Start of DATA TO PROCESS

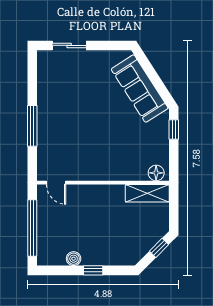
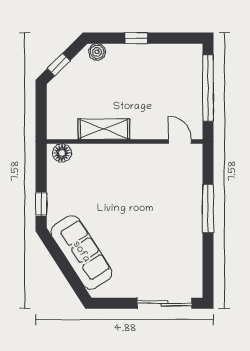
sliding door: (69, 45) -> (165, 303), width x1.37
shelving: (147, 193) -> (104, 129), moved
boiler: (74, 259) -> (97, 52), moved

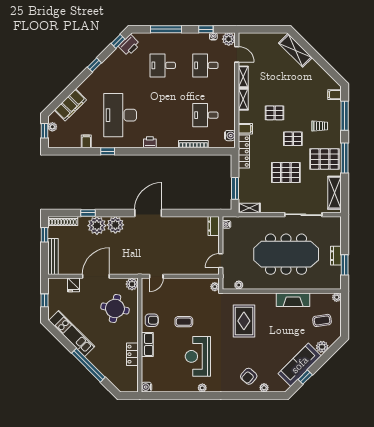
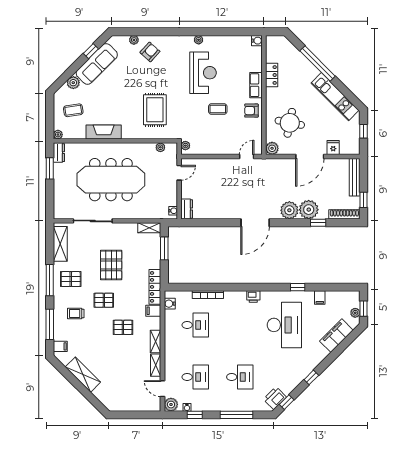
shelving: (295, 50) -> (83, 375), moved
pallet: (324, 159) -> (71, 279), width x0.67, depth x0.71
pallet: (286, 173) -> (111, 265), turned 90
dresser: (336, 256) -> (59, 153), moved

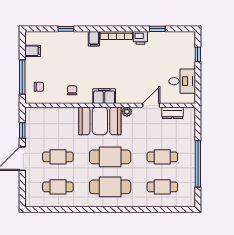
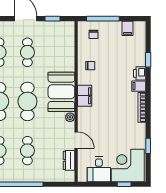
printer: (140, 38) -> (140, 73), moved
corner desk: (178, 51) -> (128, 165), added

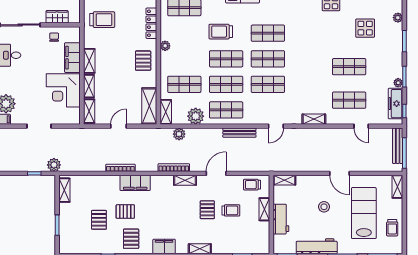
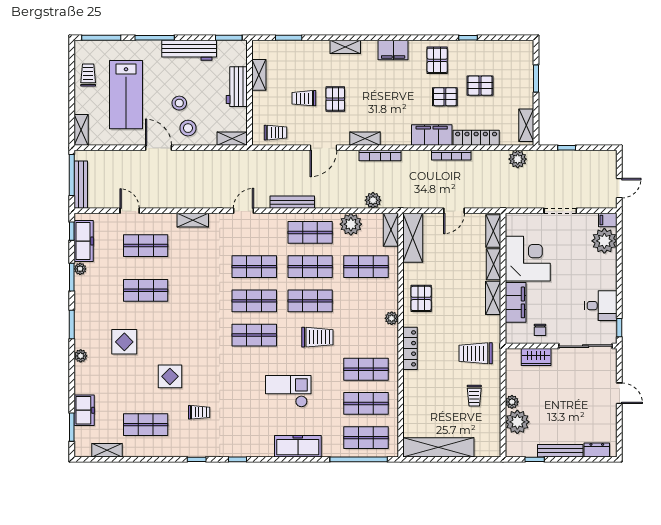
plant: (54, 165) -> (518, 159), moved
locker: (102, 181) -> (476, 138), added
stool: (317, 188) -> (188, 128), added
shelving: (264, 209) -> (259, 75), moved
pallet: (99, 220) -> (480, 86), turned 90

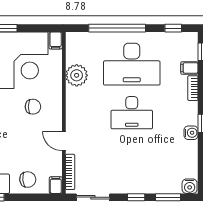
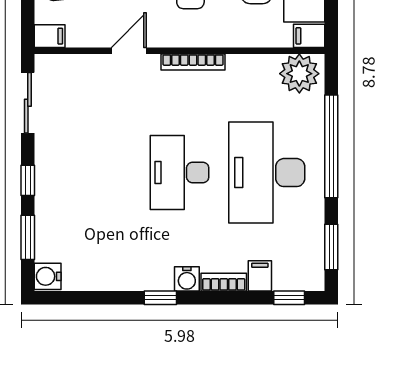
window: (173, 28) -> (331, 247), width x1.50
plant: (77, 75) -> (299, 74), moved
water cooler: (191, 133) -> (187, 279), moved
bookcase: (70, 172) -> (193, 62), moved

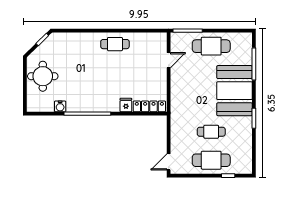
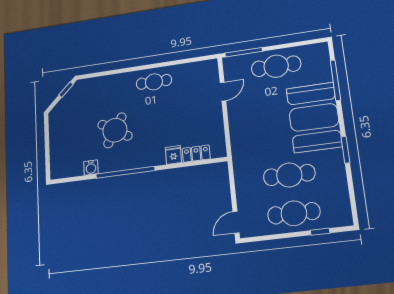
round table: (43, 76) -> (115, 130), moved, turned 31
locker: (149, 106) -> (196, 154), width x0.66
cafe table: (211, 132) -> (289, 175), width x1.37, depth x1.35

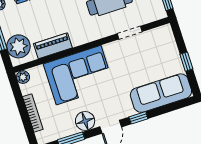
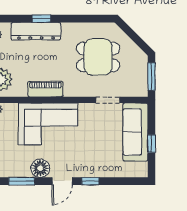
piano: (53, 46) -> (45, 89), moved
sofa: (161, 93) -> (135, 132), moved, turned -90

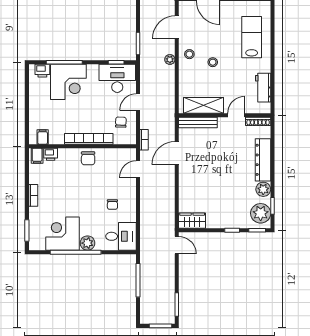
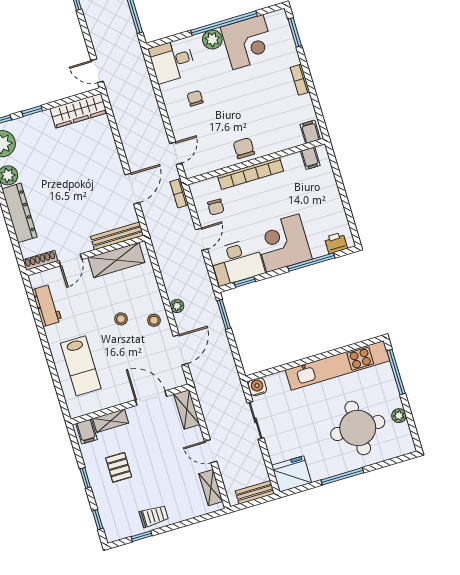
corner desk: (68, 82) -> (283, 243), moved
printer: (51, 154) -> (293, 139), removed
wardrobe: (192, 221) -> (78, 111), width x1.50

End of DATA TO PROCESS

◆ PROBLEM DESCRIPTION
Here the job is to copy the stretch of records from the line containing "boiler: (74, 259) -> (97, 52), moved" through the line containing "water cooler: (191, 133) -> (187, 279), moved", word for word. Leave every picture out.

◆ RESPONSE
boiler: (74, 259) -> (97, 52), moved

shelving: (295, 50) -> (83, 375), moved
pallet: (324, 159) -> (71, 279), width x0.67, depth x0.71
pallet: (286, 173) -> (111, 265), turned 90
dresser: (336, 256) -> (59, 153), moved

printer: (140, 38) -> (140, 73), moved
corner desk: (178, 51) -> (128, 165), added

plant: (54, 165) -> (518, 159), moved
locker: (102, 181) -> (476, 138), added
stool: (317, 188) -> (188, 128), added
shelving: (264, 209) -> (259, 75), moved
pallet: (99, 220) -> (480, 86), turned 90

window: (173, 28) -> (331, 247), width x1.50
plant: (77, 75) -> (299, 74), moved
water cooler: (191, 133) -> (187, 279), moved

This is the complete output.